[TASK TO CARRY OUT]:
Your reply should be the complete data, reproduced exactly.

★ ★ ★

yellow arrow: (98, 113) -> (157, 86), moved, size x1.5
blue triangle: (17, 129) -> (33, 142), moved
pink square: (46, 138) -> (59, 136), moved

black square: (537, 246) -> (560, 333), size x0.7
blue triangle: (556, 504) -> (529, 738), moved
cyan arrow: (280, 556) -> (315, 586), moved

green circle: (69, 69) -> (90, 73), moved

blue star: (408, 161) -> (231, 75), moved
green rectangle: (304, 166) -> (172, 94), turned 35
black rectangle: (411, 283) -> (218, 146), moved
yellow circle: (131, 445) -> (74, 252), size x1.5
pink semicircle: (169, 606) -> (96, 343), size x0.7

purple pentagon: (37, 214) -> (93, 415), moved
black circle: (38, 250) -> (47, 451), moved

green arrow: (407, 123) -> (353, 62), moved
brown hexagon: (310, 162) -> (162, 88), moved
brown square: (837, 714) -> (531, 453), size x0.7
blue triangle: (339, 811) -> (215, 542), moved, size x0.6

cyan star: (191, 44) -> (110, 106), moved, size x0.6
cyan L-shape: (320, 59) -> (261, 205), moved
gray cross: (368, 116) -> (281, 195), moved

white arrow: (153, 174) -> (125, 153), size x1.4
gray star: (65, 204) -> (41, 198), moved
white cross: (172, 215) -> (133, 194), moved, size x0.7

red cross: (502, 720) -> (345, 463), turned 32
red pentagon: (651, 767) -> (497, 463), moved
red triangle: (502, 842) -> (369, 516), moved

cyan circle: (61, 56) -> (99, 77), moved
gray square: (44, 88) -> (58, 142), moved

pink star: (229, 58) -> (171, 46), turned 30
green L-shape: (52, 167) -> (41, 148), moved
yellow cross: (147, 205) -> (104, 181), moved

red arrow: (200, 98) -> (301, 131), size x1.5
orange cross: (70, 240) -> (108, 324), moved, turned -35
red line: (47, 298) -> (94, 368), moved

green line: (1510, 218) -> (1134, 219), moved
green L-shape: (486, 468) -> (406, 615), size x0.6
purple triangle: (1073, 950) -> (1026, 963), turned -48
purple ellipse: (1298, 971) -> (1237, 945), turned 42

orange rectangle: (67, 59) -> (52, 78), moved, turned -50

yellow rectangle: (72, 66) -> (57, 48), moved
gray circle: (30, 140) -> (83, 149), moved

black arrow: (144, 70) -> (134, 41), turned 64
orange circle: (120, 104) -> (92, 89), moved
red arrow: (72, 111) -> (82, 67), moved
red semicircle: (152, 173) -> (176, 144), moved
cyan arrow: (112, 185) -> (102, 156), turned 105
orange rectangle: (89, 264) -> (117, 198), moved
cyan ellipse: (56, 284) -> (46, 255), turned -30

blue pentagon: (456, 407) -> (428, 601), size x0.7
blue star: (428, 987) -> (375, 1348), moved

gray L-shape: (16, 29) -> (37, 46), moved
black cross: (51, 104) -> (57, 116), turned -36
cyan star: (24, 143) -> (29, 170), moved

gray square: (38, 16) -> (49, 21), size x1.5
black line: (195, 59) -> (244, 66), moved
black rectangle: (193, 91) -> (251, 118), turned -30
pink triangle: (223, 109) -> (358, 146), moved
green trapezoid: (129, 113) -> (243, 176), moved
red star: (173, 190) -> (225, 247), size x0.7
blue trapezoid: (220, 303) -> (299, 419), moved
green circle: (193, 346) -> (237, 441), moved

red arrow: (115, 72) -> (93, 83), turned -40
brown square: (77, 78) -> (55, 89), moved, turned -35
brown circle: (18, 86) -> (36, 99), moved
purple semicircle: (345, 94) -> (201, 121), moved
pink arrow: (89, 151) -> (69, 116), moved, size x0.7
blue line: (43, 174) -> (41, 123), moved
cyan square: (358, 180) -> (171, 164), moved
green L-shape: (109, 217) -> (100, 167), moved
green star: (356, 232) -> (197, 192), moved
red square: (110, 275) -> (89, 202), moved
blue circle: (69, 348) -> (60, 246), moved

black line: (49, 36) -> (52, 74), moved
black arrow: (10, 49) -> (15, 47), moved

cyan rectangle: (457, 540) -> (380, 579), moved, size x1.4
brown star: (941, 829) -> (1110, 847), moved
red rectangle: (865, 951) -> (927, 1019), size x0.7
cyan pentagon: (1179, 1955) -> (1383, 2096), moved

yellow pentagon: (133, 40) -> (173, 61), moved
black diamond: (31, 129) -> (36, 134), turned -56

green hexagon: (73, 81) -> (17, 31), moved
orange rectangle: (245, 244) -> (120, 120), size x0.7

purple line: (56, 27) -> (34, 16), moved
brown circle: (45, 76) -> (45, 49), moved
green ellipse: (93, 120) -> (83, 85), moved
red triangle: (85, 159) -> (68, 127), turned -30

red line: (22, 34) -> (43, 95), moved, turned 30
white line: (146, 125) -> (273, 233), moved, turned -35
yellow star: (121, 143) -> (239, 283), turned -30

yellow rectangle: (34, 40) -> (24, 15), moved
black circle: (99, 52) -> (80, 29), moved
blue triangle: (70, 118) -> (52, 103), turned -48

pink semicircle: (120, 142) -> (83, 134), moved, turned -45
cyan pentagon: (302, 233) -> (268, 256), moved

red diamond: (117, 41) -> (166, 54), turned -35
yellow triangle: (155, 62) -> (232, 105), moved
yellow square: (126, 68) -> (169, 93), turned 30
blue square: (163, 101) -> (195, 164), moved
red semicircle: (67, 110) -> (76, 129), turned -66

★ ★ ★

[EXERCISE SOLUTION]:
yellow arrow: (98, 113) -> (157, 86), moved, size x1.5
blue triangle: (17, 129) -> (33, 142), moved
pink square: (46, 138) -> (59, 136), moved

black square: (537, 246) -> (560, 333), size x0.7
blue triangle: (556, 504) -> (529, 738), moved
cyan arrow: (280, 556) -> (315, 586), moved

green circle: (69, 69) -> (90, 73), moved

blue star: (408, 161) -> (231, 75), moved
green rectangle: (304, 166) -> (172, 94), turned 35
black rectangle: (411, 283) -> (218, 146), moved
yellow circle: (131, 445) -> (74, 252), size x1.5
pink semicircle: (169, 606) -> (96, 343), size x0.7

purple pentagon: (37, 214) -> (93, 415), moved
black circle: (38, 250) -> (47, 451), moved

green arrow: (407, 123) -> (353, 62), moved
brown hexagon: (310, 162) -> (162, 88), moved
brown square: (837, 714) -> (531, 453), size x0.7
blue triangle: (339, 811) -> (215, 542), moved, size x0.6

cyan star: (191, 44) -> (110, 106), moved, size x0.6
cyan L-shape: (320, 59) -> (261, 205), moved
gray cross: (368, 116) -> (281, 195), moved

white arrow: (153, 174) -> (125, 153), size x1.4
gray star: (65, 204) -> (41, 198), moved
white cross: (172, 215) -> (133, 194), moved, size x0.7

red cross: (502, 720) -> (345, 463), turned 32
red pentagon: (651, 767) -> (497, 463), moved
red triangle: (502, 842) -> (369, 516), moved

cyan circle: (61, 56) -> (99, 77), moved
gray square: (44, 88) -> (58, 142), moved

pink star: (229, 58) -> (171, 46), turned 30
green L-shape: (52, 167) -> (41, 148), moved
yellow cross: (147, 205) -> (104, 181), moved

red arrow: (200, 98) -> (301, 131), size x1.5
orange cross: (70, 240) -> (108, 324), moved, turned -35
red line: (47, 298) -> (94, 368), moved

green line: (1510, 218) -> (1134, 219), moved
green L-shape: (486, 468) -> (406, 615), size x0.6
purple triangle: (1073, 950) -> (1026, 963), turned -48
purple ellipse: (1298, 971) -> (1237, 945), turned 42

orange rectangle: (67, 59) -> (52, 78), moved, turned -50

yellow rectangle: (72, 66) -> (57, 48), moved
gray circle: (30, 140) -> (83, 149), moved

black arrow: (144, 70) -> (134, 41), turned 64
orange circle: (120, 104) -> (92, 89), moved
red arrow: (72, 111) -> (82, 67), moved
red semicircle: (152, 173) -> (176, 144), moved
cyan arrow: (112, 185) -> (102, 156), turned 105
orange rectangle: (89, 264) -> (117, 198), moved
cyan ellipse: (56, 284) -> (46, 255), turned -30

blue pentagon: (456, 407) -> (428, 601), size x0.7
blue star: (428, 987) -> (375, 1348), moved

gray L-shape: (16, 29) -> (37, 46), moved
black cross: (51, 104) -> (57, 116), turned -36
cyan star: (24, 143) -> (29, 170), moved

gray square: (38, 16) -> (49, 21), size x1.5
black line: (195, 59) -> (244, 66), moved
black rectangle: (193, 91) -> (251, 118), turned -30
pink triangle: (223, 109) -> (358, 146), moved
green trapezoid: (129, 113) -> (243, 176), moved
red star: (173, 190) -> (225, 247), size x0.7
blue trapezoid: (220, 303) -> (299, 419), moved
green circle: (193, 346) -> (237, 441), moved

red arrow: (115, 72) -> (93, 83), turned -40
brown square: (77, 78) -> (55, 89), moved, turned -35
brown circle: (18, 86) -> (36, 99), moved
purple semicircle: (345, 94) -> (201, 121), moved
pink arrow: (89, 151) -> (69, 116), moved, size x0.7
blue line: (43, 174) -> (41, 123), moved
cyan square: (358, 180) -> (171, 164), moved
green L-shape: (109, 217) -> (100, 167), moved
green star: (356, 232) -> (197, 192), moved
red square: (110, 275) -> (89, 202), moved
blue circle: (69, 348) -> (60, 246), moved

black line: (49, 36) -> (52, 74), moved
black arrow: (10, 49) -> (15, 47), moved

cyan rectangle: (457, 540) -> (380, 579), moved, size x1.4
brown star: (941, 829) -> (1110, 847), moved
red rectangle: (865, 951) -> (927, 1019), size x0.7
cyan pentagon: (1179, 1955) -> (1383, 2096), moved

yellow pentagon: (133, 40) -> (173, 61), moved
black diamond: (31, 129) -> (36, 134), turned -56

green hexagon: (73, 81) -> (17, 31), moved
orange rectangle: (245, 244) -> (120, 120), size x0.7

purple line: (56, 27) -> (34, 16), moved
brown circle: (45, 76) -> (45, 49), moved
green ellipse: (93, 120) -> (83, 85), moved
red triangle: (85, 159) -> (68, 127), turned -30

red line: (22, 34) -> (43, 95), moved, turned 30
white line: (146, 125) -> (273, 233), moved, turned -35
yellow star: (121, 143) -> (239, 283), turned -30

yellow rectangle: (34, 40) -> (24, 15), moved
black circle: (99, 52) -> (80, 29), moved
blue triangle: (70, 118) -> (52, 103), turned -48

pink semicircle: (120, 142) -> (83, 134), moved, turned -45
cyan pentagon: (302, 233) -> (268, 256), moved

red diamond: (117, 41) -> (166, 54), turned -35
yellow triangle: (155, 62) -> (232, 105), moved
yellow square: (126, 68) -> (169, 93), turned 30
blue square: (163, 101) -> (195, 164), moved
red semicircle: (67, 110) -> (76, 129), turned -66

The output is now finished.